[Material for this task — start]

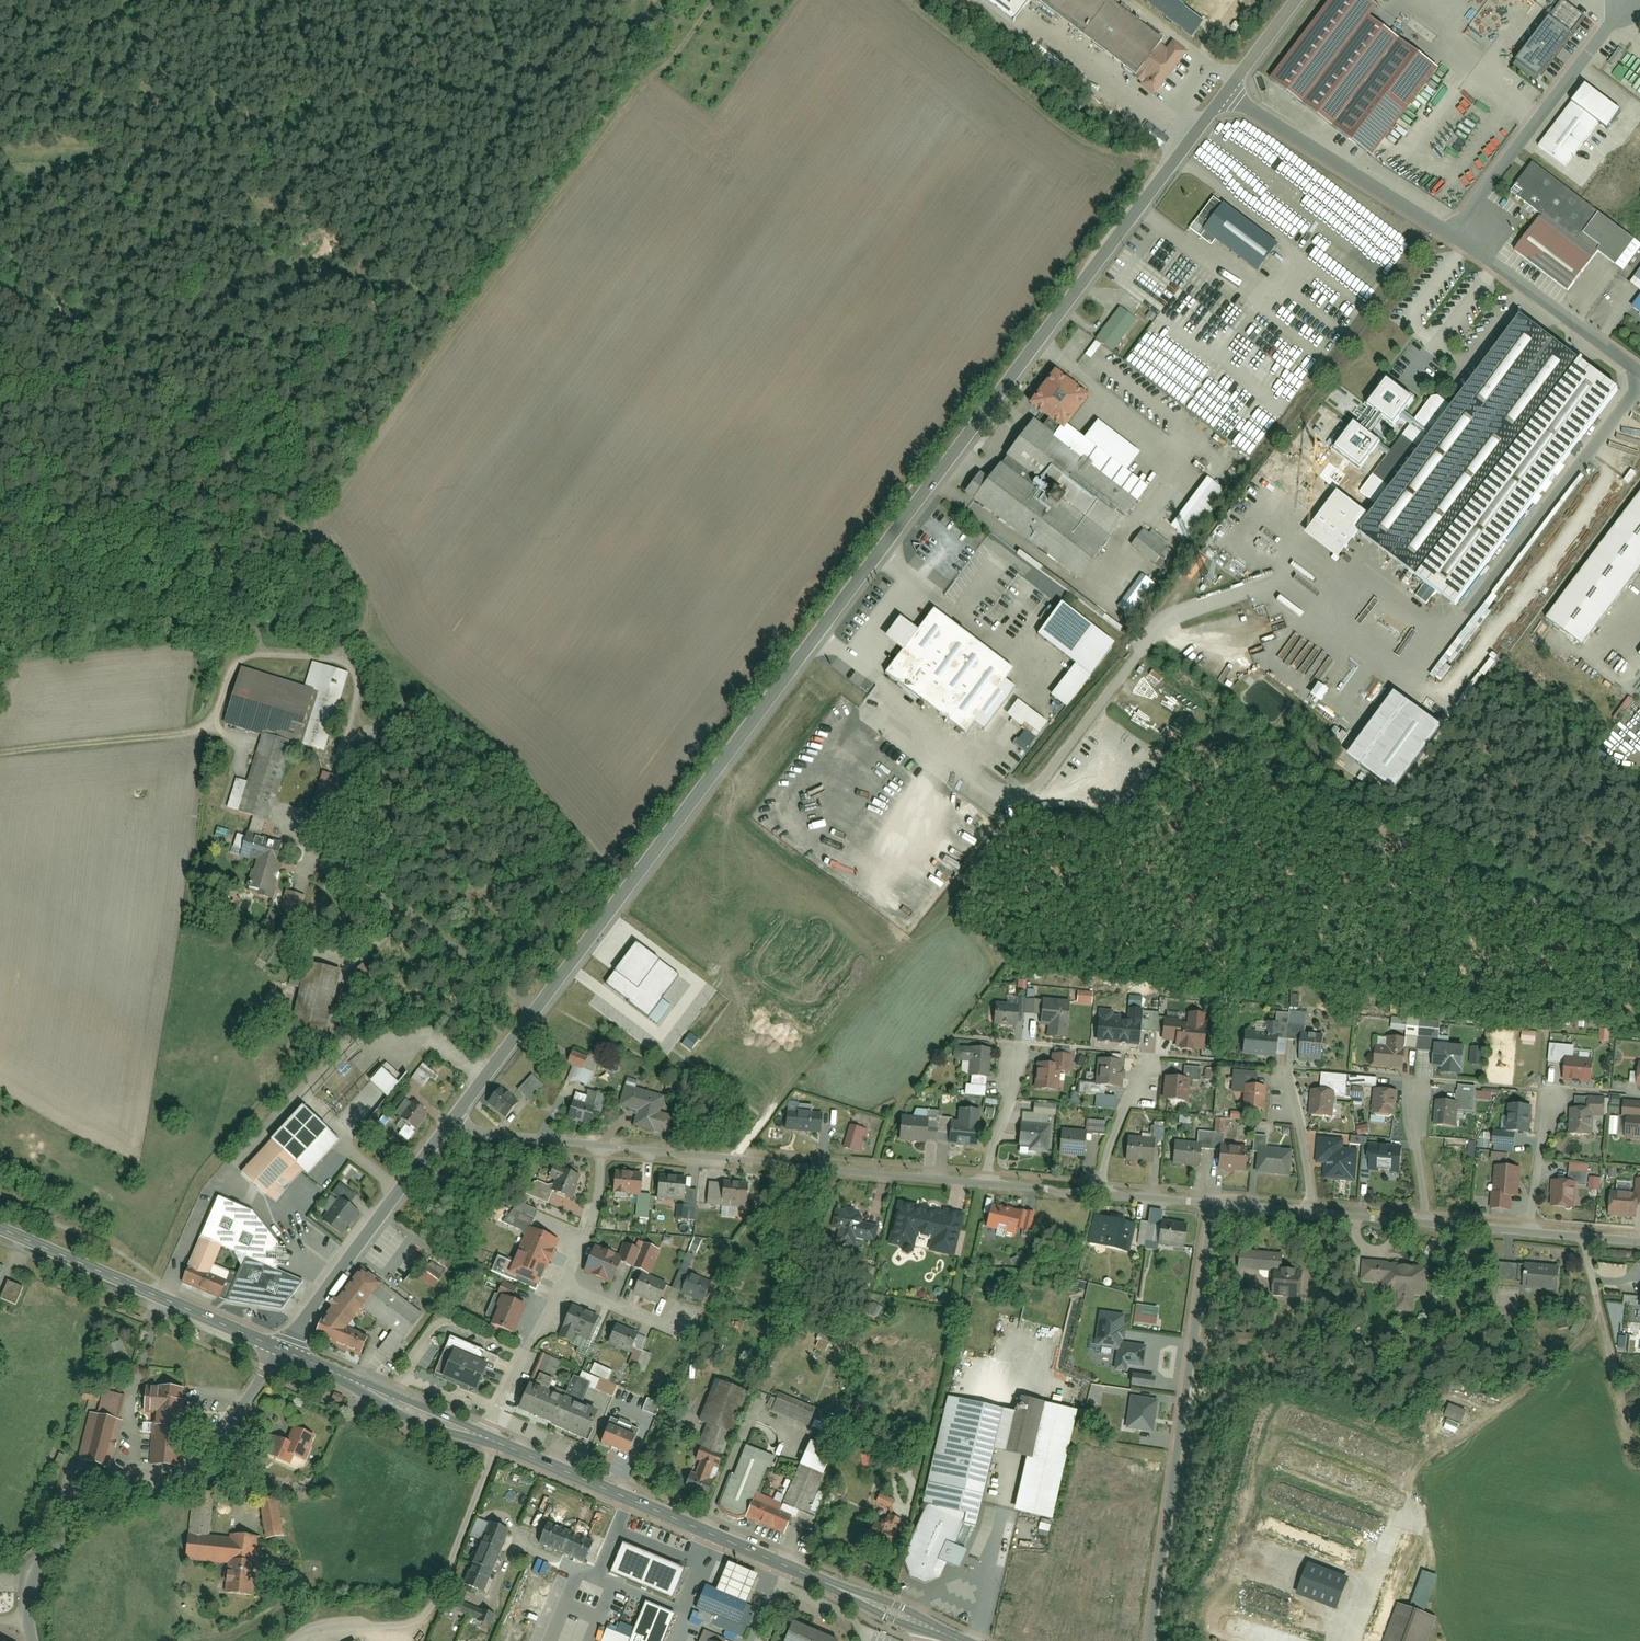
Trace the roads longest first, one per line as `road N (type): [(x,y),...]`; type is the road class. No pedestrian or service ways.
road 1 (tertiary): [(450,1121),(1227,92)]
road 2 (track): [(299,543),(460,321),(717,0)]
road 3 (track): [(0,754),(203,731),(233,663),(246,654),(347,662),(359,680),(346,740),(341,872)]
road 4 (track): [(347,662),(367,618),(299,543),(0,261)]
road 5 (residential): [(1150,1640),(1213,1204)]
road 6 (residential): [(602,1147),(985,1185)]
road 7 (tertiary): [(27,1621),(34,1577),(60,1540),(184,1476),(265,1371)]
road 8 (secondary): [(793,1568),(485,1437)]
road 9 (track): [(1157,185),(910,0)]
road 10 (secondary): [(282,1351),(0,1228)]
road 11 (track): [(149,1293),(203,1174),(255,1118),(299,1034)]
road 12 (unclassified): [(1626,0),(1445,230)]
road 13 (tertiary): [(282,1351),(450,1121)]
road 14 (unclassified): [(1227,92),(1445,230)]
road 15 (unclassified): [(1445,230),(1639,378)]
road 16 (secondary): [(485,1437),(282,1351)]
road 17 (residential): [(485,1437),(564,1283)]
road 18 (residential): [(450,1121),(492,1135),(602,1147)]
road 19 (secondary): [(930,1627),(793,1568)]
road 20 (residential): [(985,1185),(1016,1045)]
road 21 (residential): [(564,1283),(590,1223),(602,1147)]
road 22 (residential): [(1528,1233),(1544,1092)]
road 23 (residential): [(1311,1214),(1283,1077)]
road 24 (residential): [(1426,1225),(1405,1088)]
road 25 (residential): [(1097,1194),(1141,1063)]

[Material for this task — finish]

To do: Each entry above should be copied word for word, with the images omitted.

Answer below:
Trace the roads longest first, one per line as `road N (type): [(x,y),...]`; type is the road class. No pedestrian or service ways.
road 1 (tertiary): [(450,1121),(1227,92)]
road 2 (track): [(299,543),(460,321),(717,0)]
road 3 (track): [(0,754),(203,731),(233,663),(246,654),(347,662),(359,680),(346,740),(341,872)]
road 4 (track): [(347,662),(367,618),(299,543),(0,261)]
road 5 (residential): [(1150,1640),(1213,1204)]
road 6 (residential): [(602,1147),(985,1185)]
road 7 (tertiary): [(27,1621),(34,1577),(60,1540),(184,1476),(265,1371)]
road 8 (secondary): [(793,1568),(485,1437)]
road 9 (track): [(1157,185),(910,0)]
road 10 (secondary): [(282,1351),(0,1228)]
road 11 (track): [(149,1293),(203,1174),(255,1118),(299,1034)]
road 12 (unclassified): [(1626,0),(1445,230)]
road 13 (tertiary): [(282,1351),(450,1121)]
road 14 (unclassified): [(1227,92),(1445,230)]
road 15 (unclassified): [(1445,230),(1639,378)]
road 16 (secondary): [(485,1437),(282,1351)]
road 17 (residential): [(485,1437),(564,1283)]
road 18 (residential): [(450,1121),(492,1135),(602,1147)]
road 19 (secondary): [(930,1627),(793,1568)]
road 20 (residential): [(985,1185),(1016,1045)]
road 21 (residential): [(564,1283),(590,1223),(602,1147)]
road 22 (residential): [(1528,1233),(1544,1092)]
road 23 (residential): [(1311,1214),(1283,1077)]
road 24 (residential): [(1426,1225),(1405,1088)]
road 25 (residential): [(1097,1194),(1141,1063)]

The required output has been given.